- **WRITTEN TASK**
Using the data that follows, return exactly the lines from the one that contains "Give me SVG masks for anything matching ''carcinoma''." through the one that contains "Wrap output in", ends included.

* start DATA FOR THE TASK *

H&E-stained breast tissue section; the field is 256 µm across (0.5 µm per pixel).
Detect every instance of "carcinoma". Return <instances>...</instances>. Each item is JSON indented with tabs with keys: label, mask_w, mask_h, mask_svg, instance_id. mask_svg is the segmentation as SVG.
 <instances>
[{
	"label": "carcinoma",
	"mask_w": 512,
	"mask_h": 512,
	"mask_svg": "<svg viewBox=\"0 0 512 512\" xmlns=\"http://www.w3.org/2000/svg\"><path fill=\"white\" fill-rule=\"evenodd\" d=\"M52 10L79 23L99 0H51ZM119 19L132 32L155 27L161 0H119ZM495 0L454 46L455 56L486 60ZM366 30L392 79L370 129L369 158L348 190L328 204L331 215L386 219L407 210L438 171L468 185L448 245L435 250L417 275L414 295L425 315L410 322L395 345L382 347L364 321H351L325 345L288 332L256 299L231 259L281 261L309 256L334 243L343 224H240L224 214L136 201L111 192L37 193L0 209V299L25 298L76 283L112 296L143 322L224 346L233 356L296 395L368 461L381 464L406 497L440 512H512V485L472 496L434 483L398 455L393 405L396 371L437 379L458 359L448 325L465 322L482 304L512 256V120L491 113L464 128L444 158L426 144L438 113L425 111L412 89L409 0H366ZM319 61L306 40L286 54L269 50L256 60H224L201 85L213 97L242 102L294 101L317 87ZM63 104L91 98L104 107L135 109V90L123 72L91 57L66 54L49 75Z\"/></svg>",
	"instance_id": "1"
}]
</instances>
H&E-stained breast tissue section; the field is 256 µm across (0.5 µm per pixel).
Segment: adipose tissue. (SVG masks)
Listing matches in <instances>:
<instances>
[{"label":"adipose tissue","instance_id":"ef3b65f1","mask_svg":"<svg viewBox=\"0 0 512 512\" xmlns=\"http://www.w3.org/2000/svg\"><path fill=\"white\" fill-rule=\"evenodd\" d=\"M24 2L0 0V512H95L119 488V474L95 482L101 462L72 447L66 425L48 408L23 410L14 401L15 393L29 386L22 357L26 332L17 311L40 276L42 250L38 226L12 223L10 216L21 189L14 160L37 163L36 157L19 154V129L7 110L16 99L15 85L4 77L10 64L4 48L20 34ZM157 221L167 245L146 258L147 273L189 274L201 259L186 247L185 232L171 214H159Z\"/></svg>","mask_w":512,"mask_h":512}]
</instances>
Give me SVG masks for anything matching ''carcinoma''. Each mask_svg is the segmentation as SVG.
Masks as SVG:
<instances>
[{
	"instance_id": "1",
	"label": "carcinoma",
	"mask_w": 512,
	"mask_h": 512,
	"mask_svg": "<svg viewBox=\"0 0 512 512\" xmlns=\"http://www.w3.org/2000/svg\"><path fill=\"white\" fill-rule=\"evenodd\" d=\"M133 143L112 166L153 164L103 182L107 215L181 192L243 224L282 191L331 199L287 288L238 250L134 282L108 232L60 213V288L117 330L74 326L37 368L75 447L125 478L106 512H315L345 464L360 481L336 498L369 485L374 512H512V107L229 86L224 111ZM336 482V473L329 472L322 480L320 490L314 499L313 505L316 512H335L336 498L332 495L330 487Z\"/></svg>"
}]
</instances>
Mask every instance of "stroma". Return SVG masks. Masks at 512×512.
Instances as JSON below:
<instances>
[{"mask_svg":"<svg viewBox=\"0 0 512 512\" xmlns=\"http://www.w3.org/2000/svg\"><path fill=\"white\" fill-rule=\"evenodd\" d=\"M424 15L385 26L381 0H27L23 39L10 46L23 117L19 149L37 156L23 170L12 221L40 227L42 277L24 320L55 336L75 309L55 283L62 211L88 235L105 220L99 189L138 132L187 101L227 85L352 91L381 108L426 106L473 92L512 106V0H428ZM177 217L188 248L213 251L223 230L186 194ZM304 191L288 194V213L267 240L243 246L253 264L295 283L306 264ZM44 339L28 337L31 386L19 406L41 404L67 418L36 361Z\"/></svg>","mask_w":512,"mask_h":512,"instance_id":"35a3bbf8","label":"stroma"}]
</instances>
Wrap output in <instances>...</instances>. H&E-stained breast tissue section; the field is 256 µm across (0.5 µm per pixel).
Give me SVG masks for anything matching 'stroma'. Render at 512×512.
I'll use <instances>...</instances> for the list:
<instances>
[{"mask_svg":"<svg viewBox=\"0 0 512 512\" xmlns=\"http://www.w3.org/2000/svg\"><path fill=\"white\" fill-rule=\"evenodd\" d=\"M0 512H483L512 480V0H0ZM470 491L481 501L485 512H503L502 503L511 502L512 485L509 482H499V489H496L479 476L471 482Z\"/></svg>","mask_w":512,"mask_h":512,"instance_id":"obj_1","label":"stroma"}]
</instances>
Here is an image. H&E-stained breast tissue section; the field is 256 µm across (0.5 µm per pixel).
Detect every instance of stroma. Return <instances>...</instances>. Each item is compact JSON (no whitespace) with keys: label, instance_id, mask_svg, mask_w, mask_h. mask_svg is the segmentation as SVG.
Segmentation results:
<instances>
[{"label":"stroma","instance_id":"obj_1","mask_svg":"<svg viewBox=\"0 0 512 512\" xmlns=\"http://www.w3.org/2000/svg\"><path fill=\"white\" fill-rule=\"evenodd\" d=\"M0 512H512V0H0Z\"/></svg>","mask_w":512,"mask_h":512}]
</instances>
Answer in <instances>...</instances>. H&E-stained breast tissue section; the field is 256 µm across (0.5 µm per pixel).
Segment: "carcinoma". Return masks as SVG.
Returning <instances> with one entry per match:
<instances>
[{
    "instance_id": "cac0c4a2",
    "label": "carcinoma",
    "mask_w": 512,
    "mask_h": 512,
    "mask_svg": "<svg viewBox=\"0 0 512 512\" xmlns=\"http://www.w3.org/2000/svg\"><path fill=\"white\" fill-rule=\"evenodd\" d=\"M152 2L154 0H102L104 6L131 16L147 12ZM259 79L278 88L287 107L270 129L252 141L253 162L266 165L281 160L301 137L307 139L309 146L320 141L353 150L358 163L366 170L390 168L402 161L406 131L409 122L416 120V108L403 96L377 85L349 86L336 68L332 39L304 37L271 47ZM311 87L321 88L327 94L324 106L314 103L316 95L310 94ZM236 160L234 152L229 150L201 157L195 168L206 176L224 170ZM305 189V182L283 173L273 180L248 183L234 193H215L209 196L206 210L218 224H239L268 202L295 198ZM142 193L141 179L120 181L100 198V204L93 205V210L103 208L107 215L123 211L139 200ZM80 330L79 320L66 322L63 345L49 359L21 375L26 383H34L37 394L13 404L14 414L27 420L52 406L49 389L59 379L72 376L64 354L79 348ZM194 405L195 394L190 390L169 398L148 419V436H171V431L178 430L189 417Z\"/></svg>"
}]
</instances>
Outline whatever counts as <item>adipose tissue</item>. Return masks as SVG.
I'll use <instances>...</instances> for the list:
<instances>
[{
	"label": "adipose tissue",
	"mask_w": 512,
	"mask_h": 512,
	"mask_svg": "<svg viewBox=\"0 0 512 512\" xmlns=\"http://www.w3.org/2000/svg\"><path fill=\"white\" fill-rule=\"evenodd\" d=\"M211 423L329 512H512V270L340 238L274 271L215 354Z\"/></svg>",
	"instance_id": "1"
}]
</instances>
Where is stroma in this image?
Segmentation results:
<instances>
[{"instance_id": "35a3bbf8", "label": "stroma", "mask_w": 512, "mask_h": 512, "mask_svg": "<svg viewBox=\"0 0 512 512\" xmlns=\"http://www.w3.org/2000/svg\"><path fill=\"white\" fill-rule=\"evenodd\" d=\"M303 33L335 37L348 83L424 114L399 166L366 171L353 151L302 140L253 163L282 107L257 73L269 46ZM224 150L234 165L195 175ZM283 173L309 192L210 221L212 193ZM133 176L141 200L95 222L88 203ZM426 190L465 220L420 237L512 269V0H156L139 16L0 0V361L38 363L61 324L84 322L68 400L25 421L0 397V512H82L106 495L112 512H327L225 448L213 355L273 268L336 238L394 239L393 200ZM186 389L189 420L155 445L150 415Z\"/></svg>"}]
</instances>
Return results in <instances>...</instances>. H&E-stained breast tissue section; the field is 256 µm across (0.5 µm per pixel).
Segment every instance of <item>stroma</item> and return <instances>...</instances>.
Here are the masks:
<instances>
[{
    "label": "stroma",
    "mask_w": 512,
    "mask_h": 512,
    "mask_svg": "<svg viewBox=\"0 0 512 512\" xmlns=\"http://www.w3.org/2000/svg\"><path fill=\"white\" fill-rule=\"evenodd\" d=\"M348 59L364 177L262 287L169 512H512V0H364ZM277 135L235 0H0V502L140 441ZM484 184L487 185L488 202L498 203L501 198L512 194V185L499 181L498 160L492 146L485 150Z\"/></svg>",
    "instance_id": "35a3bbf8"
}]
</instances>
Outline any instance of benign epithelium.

* end DATA FOR THE TASK *

- **TASK SOLUTION**
Give me SVG masks for anything matching ''carcinoma''. Each mask_svg is the segmentation as SVG.
Masks as SVG:
<instances>
[{
	"instance_id": "1",
	"label": "carcinoma",
	"mask_w": 512,
	"mask_h": 512,
	"mask_svg": "<svg viewBox=\"0 0 512 512\" xmlns=\"http://www.w3.org/2000/svg\"><path fill=\"white\" fill-rule=\"evenodd\" d=\"M133 143L112 166L153 164L103 182L107 215L181 192L243 224L282 191L331 199L287 288L238 250L134 282L108 232L60 213V288L117 330L74 326L37 368L75 447L125 478L106 512H315L345 464L360 481L336 498L369 485L374 512H512V107L229 86L224 111ZM336 482V473L329 472L322 480L320 490L314 499L313 505L316 512H335L336 498L332 495L330 487Z\"/></svg>"
}]
</instances>
Mask every instance of "stroma". Return SVG masks. Masks at 512×512.
Instances as JSON below:
<instances>
[{"mask_svg":"<svg viewBox=\"0 0 512 512\" xmlns=\"http://www.w3.org/2000/svg\"><path fill=\"white\" fill-rule=\"evenodd\" d=\"M424 15L385 26L381 0H27L23 39L10 46L23 117L19 149L37 156L23 170L12 221L40 227L42 277L24 320L55 336L75 309L55 283L62 211L88 235L105 220L99 189L138 132L187 101L227 85L352 91L381 108L426 106L473 92L512 106V0H428ZM177 217L188 248L213 251L223 230L186 194ZM304 191L288 194V213L267 240L243 246L253 264L295 283L306 264ZM44 339L28 337L31 386L19 406L41 404L67 418L36 361Z\"/></svg>","mask_w":512,"mask_h":512,"instance_id":"35a3bbf8","label":"stroma"}]
</instances>
Wrap output in <instances>...</instances>. H&E-stained breast tissue section; the field is 256 µm across (0.5 µm per pixel).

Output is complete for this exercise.